### MATERIAL PROVIDED
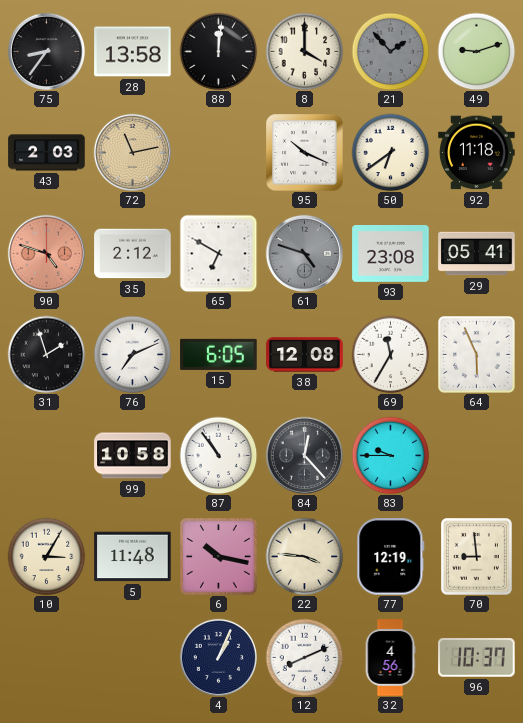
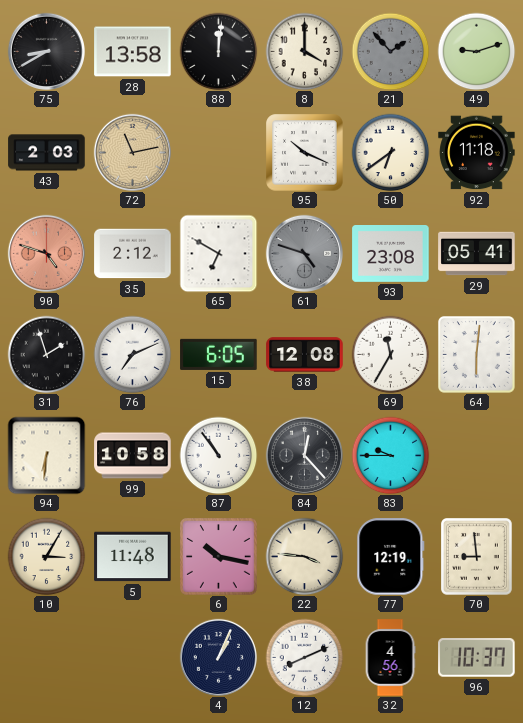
75: 8:36 -> 8:40
64: 5:56 -> 6:01
94: none -> 6:31
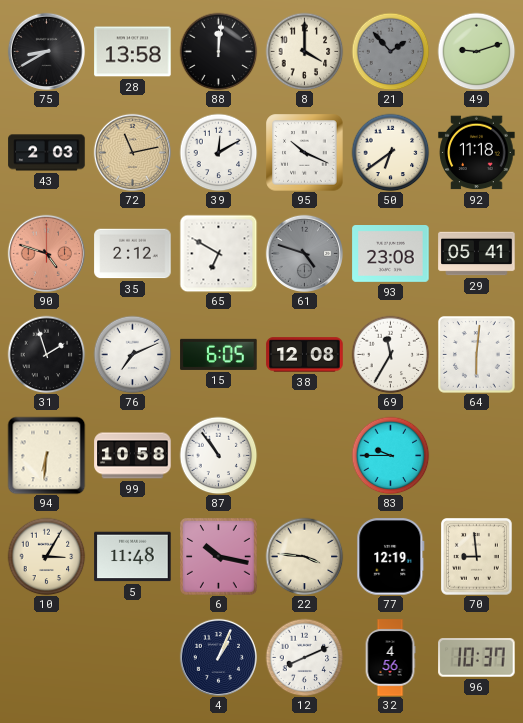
39: none -> 12:10
84: 12:23 -> none
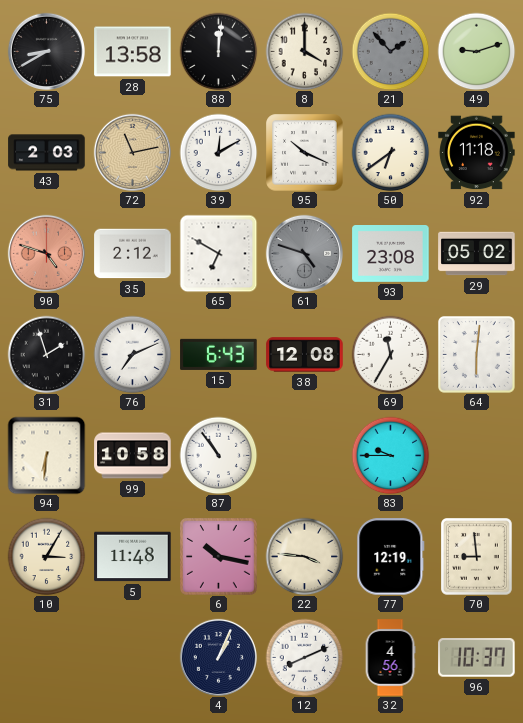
29: 05:41 -> 05:02
15: 6:05 -> 6:43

### TASK
Please render the lines of all the items above as a numbered list, leaving out blank lines and the picture lines.

### FINISHED EXERCISE
1. 75: 8:36 -> 8:40
2. 64: 5:56 -> 6:01
3. 94: none -> 6:31
4. 39: none -> 12:10
5. 84: 12:23 -> none
6. 29: 05:41 -> 05:02
7. 15: 6:05 -> 6:43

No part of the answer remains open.